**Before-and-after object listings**
'''
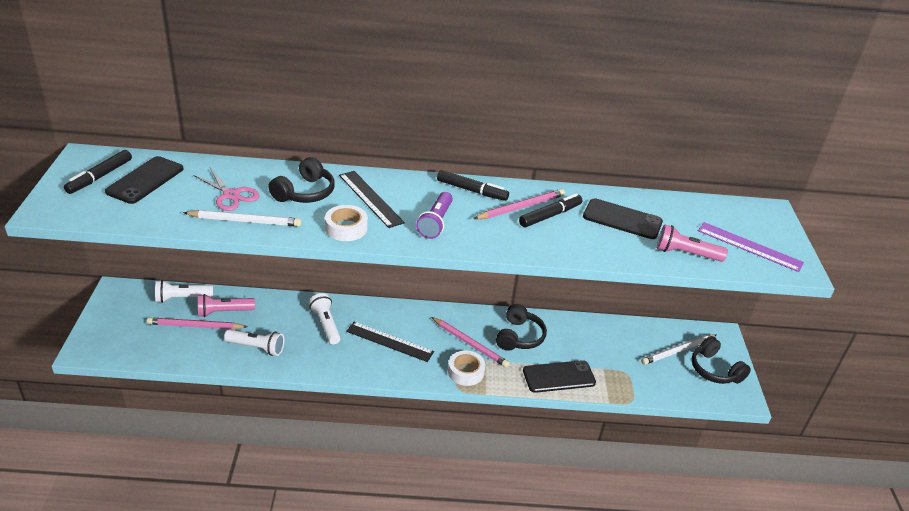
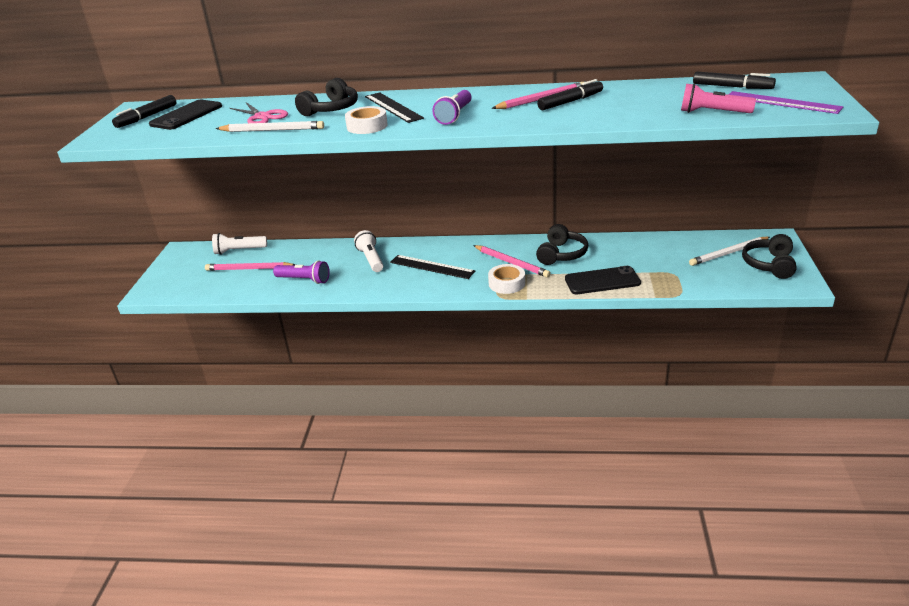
camera: 10 degrees right, 5 degrees down
(224, 312) = (276, 257): pink flashlight -> none
(256, 347) = (304, 280): white flashlight -> purple flashlight
(472, 190) = (493, 94): black marker -> black marker (732, 87)
(622, 219) = (645, 97): black phone -> none
(714, 370) = (769, 265): black headphones -> black headphones turned 45 degrees clockwise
'''
**Your instructions**
Reproduce each line of the entries in which the word "black" is found.

**Solution to this problem**
(472, 190) = (493, 94): black marker -> black marker (732, 87)
(622, 219) = (645, 97): black phone -> none
(714, 370) = (769, 265): black headphones -> black headphones turned 45 degrees clockwise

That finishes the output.